OBJECTIVE
Reproduce the lines of the material word for word, starting with the line that contains "boxy [63, 774]" and ending with the line that contains "colorimeter (508, 1128)", including both of those lines.

[Data listing]
╭──

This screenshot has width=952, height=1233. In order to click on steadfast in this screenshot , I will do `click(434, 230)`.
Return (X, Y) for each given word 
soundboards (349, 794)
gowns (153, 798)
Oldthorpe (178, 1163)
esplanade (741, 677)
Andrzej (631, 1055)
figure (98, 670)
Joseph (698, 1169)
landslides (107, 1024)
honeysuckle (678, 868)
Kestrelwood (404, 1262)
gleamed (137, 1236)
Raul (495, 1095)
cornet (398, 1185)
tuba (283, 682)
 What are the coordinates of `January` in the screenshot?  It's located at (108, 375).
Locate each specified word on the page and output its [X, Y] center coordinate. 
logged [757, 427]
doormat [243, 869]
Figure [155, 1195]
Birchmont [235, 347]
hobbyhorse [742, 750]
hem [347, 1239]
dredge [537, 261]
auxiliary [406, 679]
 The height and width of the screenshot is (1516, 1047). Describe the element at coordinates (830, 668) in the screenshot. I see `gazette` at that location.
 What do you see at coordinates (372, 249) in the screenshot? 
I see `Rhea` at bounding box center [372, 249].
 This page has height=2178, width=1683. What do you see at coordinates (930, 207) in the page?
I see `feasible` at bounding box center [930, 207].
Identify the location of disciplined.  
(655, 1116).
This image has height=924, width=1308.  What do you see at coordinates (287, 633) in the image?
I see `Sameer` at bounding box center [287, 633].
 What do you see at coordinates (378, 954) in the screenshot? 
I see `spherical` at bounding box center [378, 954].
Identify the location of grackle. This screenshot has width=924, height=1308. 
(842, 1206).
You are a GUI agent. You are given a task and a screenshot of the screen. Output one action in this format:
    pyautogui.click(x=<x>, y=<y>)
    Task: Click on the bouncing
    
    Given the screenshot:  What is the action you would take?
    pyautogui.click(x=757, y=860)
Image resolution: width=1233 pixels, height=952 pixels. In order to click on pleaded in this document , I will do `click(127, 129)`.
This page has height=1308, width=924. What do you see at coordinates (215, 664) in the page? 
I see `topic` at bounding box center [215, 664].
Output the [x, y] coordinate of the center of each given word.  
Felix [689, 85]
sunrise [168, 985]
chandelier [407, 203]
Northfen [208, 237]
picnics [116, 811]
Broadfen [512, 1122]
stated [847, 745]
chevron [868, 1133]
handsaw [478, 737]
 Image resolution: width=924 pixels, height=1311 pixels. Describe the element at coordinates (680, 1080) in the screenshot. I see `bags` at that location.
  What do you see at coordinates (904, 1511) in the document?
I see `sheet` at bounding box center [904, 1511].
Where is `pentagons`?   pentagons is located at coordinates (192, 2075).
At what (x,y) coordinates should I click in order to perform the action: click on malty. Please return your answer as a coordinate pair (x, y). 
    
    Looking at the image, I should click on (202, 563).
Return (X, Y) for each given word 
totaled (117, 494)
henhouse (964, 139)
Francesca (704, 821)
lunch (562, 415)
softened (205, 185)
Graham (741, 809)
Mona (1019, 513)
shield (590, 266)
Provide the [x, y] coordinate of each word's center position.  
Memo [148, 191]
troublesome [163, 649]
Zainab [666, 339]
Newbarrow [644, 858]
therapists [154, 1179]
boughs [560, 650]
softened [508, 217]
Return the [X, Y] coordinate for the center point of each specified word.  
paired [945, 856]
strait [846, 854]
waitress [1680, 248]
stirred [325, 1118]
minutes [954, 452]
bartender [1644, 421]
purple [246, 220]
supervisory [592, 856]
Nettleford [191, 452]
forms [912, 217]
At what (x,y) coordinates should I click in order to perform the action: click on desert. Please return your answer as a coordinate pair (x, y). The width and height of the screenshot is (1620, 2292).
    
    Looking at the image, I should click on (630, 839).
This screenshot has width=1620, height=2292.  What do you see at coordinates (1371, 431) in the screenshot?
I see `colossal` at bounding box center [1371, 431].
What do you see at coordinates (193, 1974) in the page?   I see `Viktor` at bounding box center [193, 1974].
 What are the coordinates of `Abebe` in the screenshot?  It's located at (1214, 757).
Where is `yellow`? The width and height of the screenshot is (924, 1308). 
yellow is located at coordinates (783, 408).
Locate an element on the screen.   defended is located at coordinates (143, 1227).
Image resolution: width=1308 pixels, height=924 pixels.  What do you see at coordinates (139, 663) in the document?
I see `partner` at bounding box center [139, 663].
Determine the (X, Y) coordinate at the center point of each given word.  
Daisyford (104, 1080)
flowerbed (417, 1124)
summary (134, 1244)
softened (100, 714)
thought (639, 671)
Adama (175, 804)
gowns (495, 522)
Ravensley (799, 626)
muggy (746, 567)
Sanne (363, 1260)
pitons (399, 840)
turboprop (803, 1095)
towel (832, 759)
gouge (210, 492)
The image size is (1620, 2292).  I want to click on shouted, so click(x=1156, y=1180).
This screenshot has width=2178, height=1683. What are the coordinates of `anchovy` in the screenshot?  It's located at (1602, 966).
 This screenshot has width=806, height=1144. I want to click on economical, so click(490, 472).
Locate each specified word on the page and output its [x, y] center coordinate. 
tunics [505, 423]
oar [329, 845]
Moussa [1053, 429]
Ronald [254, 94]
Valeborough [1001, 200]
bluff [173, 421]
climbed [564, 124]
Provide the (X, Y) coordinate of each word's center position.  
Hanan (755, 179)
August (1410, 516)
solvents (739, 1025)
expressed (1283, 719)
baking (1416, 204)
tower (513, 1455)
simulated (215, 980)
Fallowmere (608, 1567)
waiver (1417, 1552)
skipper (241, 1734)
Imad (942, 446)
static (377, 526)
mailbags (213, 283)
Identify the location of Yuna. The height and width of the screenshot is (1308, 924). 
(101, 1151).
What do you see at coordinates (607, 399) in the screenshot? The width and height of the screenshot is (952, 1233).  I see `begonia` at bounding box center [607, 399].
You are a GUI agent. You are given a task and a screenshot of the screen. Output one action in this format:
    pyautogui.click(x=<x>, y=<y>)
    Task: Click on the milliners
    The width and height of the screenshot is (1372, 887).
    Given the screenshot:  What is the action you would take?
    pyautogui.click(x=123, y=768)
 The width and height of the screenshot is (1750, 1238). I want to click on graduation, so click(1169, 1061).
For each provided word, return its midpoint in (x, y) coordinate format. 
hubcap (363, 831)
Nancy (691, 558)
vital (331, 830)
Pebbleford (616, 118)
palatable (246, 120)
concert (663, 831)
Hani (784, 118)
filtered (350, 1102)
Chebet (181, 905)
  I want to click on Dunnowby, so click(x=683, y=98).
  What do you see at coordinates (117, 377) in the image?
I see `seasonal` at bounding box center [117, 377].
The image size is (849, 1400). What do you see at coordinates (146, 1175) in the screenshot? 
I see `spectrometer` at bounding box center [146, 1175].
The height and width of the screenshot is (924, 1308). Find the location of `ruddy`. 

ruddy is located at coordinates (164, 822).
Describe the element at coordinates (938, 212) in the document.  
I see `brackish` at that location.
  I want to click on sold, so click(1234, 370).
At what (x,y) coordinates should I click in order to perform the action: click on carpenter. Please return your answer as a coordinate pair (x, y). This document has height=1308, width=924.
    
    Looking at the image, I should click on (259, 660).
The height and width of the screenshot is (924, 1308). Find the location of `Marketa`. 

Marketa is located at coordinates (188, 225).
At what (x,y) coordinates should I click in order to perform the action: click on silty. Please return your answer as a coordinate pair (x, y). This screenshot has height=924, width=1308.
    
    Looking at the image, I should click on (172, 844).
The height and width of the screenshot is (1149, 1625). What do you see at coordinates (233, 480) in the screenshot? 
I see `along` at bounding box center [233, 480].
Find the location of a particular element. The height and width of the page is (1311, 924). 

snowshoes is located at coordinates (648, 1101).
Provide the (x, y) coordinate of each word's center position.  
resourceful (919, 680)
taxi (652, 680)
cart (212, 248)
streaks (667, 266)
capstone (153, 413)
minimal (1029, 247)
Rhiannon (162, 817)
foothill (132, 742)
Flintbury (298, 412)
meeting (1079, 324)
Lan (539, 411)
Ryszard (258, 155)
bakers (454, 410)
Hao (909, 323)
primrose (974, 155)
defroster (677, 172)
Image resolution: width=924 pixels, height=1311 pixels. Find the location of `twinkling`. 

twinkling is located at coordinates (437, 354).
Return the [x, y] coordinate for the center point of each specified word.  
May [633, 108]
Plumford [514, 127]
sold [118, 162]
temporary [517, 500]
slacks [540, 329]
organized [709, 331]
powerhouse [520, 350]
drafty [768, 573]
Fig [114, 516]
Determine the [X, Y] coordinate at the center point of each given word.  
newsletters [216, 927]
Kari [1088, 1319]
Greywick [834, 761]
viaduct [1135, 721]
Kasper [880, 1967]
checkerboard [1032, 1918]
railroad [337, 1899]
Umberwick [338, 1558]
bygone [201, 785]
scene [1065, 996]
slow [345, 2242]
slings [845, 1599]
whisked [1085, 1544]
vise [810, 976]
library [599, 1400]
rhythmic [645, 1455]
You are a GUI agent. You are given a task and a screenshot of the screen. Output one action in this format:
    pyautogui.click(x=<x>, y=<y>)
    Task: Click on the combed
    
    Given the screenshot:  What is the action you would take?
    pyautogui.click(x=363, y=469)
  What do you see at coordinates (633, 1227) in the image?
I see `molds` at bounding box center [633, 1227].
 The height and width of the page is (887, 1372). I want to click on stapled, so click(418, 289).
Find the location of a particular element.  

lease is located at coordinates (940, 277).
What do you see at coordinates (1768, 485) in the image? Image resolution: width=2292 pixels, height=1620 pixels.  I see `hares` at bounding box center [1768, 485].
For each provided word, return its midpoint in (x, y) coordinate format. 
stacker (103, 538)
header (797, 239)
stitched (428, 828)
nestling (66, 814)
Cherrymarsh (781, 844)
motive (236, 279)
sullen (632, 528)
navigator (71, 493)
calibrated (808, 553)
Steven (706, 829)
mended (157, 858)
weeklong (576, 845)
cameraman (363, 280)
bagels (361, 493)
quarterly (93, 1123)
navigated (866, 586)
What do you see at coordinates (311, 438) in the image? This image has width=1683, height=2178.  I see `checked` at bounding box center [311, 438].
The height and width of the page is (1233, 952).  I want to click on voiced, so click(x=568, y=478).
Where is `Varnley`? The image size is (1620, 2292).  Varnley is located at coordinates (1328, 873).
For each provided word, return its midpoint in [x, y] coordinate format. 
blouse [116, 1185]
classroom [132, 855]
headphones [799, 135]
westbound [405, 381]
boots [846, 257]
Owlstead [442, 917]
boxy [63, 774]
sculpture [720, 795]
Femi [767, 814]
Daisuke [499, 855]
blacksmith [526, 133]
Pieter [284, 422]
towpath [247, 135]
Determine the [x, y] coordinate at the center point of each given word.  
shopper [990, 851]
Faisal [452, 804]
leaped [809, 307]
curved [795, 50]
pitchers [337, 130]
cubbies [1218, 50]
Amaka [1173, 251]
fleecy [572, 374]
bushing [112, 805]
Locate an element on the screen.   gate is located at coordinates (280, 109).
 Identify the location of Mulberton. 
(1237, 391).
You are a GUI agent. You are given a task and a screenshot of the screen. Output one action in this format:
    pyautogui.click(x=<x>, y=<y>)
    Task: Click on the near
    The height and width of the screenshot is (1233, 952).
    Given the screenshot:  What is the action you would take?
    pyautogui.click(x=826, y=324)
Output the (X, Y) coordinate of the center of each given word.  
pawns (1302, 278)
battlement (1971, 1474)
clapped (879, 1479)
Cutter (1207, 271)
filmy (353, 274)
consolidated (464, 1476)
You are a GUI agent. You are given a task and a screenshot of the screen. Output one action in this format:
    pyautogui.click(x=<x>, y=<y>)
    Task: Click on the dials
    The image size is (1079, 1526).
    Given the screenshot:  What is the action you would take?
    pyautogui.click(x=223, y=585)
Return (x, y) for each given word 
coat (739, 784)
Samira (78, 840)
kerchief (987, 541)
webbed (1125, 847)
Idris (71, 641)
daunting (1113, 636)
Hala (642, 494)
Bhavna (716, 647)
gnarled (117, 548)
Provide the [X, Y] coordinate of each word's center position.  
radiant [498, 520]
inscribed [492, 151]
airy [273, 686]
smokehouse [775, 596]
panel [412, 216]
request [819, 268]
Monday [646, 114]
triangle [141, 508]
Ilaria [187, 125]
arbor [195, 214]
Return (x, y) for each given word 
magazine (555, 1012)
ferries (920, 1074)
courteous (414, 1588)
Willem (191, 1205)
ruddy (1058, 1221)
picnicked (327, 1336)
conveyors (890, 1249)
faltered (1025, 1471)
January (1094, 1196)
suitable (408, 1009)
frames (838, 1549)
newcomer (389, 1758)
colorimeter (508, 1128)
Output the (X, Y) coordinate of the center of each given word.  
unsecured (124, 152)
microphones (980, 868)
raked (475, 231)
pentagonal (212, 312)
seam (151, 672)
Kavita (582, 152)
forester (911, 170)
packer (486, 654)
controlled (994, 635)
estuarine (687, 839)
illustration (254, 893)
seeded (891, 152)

╰──

CORRECT RESPONSE
boxy [63, 774]
sculpture [720, 795]
Femi [767, 814]
Daisuke [499, 855]
blacksmith [526, 133]
Pieter [284, 422]
towpath [247, 135]
Determine the [x, y] coordinate at the center point of each given word.  
shopper [990, 851]
Faisal [452, 804]
leaped [809, 307]
curved [795, 50]
pitchers [337, 130]
cubbies [1218, 50]
Amaka [1173, 251]
fleecy [572, 374]
bushing [112, 805]
Locate an element on the screen.   gate is located at coordinates (280, 109).
 Identify the location of Mulberton. 
(1237, 391).
You are a GUI agent. You are given a task and a screenshot of the screen. Output one action in this format:
    pyautogui.click(x=<x>, y=<y>)
    Task: Click on the near
    The height and width of the screenshot is (1233, 952).
    Given the screenshot:  What is the action you would take?
    pyautogui.click(x=826, y=324)
Output the (X, Y) coordinate of the center of each given word.  
pawns (1302, 278)
battlement (1971, 1474)
clapped (879, 1479)
Cutter (1207, 271)
filmy (353, 274)
consolidated (464, 1476)
You are a GUI agent. You are given a task and a screenshot of the screen. Output one action in this format:
    pyautogui.click(x=<x>, y=<y>)
    Task: Click on the dials
    The image size is (1079, 1526).
    Given the screenshot:  What is the action you would take?
    pyautogui.click(x=223, y=585)
Return (x, y) for each given word 
coat (739, 784)
Samira (78, 840)
kerchief (987, 541)
webbed (1125, 847)
Idris (71, 641)
daunting (1113, 636)
Hala (642, 494)
Bhavna (716, 647)
gnarled (117, 548)
Provide the [X, Y] coordinate of each word's center position.  
radiant [498, 520]
inscribed [492, 151]
airy [273, 686]
smokehouse [775, 596]
panel [412, 216]
request [819, 268]
Monday [646, 114]
triangle [141, 508]
Ilaria [187, 125]
arbor [195, 214]
Return (x, y) for each given word 
magazine (555, 1012)
ferries (920, 1074)
courteous (414, 1588)
Willem (191, 1205)
ruddy (1058, 1221)
picnicked (327, 1336)
conveyors (890, 1249)
faltered (1025, 1471)
January (1094, 1196)
suitable (408, 1009)
frames (838, 1549)
newcomer (389, 1758)
colorimeter (508, 1128)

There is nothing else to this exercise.